Task requirements -> What you produce should be an exact transcription of the data, minus any pictures.

Before-and-after change records
##########
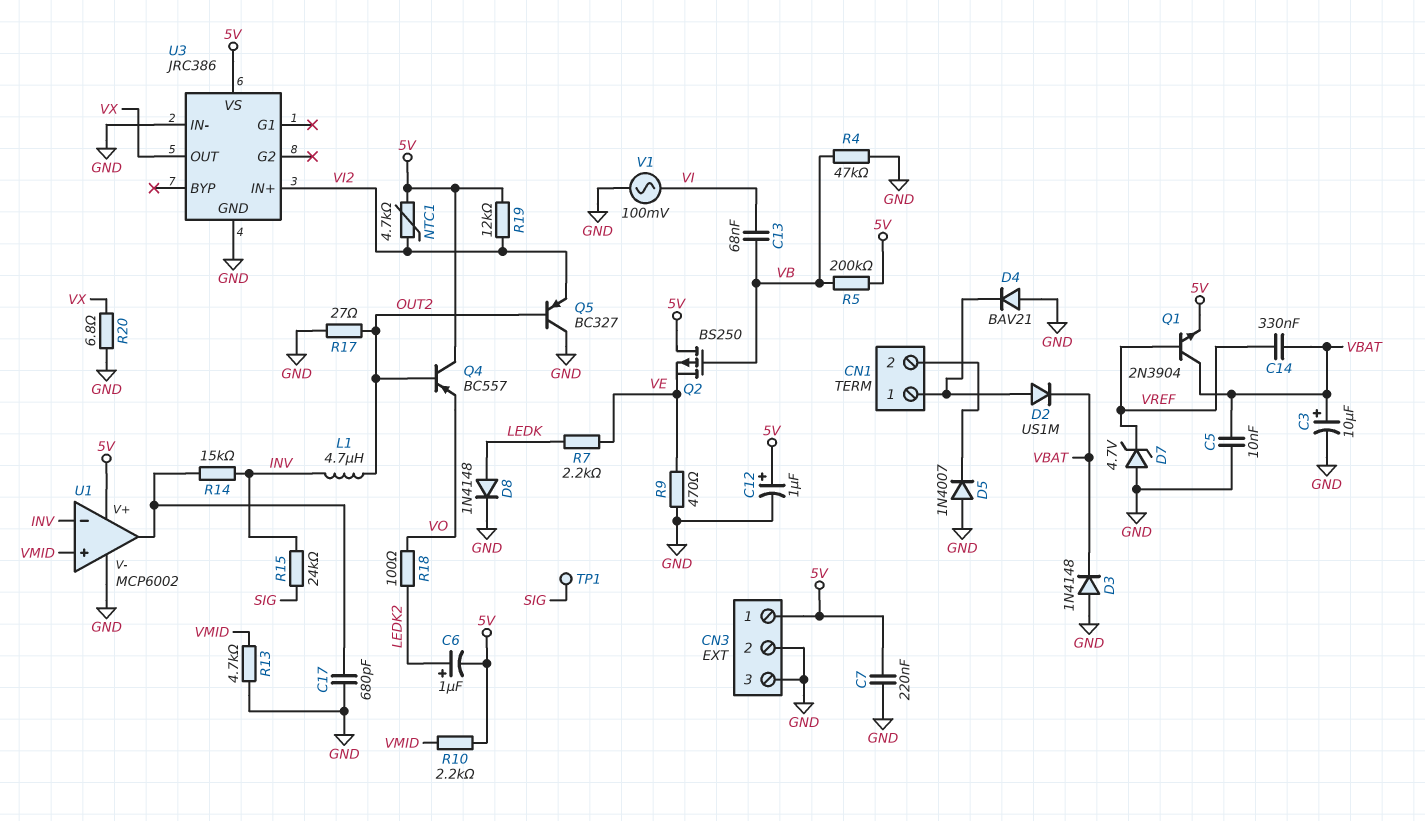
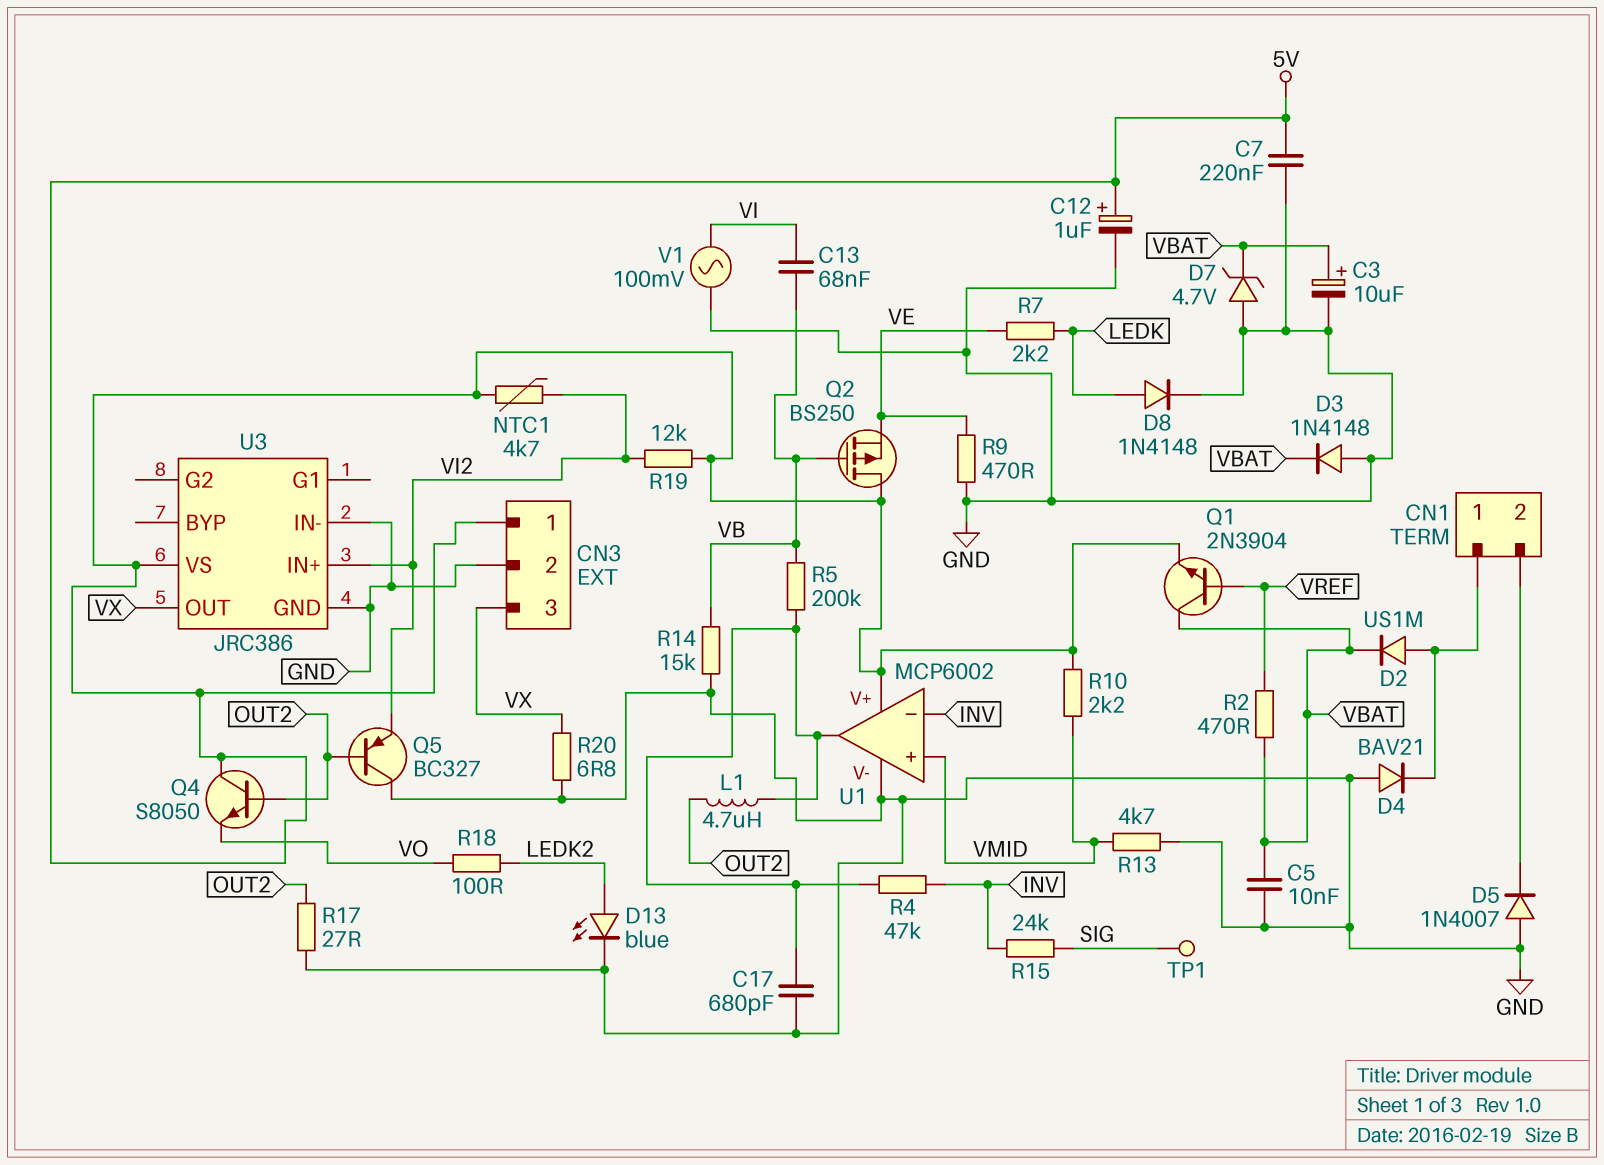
C6: 1uF (plus LEDK2, minus 5V) -> none
C14: 330nF (VBAT, VREF) -> none
CN3 pin 3: GND -> VX
D7: zener 4.7V (A GND, K VREF) -> zener 4.7V (A GND, K VBAT)
D13: none -> LED blue (A LEDK2, K GND)
L1: 4.7uH (INV, OUT2) -> 4.7uH (OUT2, U1/out)
Q4: PNP BC557 (B OUT2, C 5V, E VO) -> NPN S8050 (B OUT2, C 5V, E VO)
R2: none -> 470 (VBAT, VREF)
R4: 47k (GND, VB) -> 47k (INV, U1/out)
R5: 200k (5V, VB) -> 200k (U1/out, VB)
R14: 15k (INV, U1/out) -> 15k (GND, VB)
##########
Response to the task ->
C6: 1uF (plus LEDK2, minus 5V) -> none
C14: 330nF (VBAT, VREF) -> none
CN3 pin 3: GND -> VX
D7: zener 4.7V (A GND, K VREF) -> zener 4.7V (A GND, K VBAT)
D13: none -> LED blue (A LEDK2, K GND)
L1: 4.7uH (INV, OUT2) -> 4.7uH (OUT2, U1/out)
Q4: PNP BC557 (B OUT2, C 5V, E VO) -> NPN S8050 (B OUT2, C 5V, E VO)
R2: none -> 470 (VBAT, VREF)
R4: 47k (GND, VB) -> 47k (INV, U1/out)
R5: 200k (5V, VB) -> 200k (U1/out, VB)
R14: 15k (INV, U1/out) -> 15k (GND, VB)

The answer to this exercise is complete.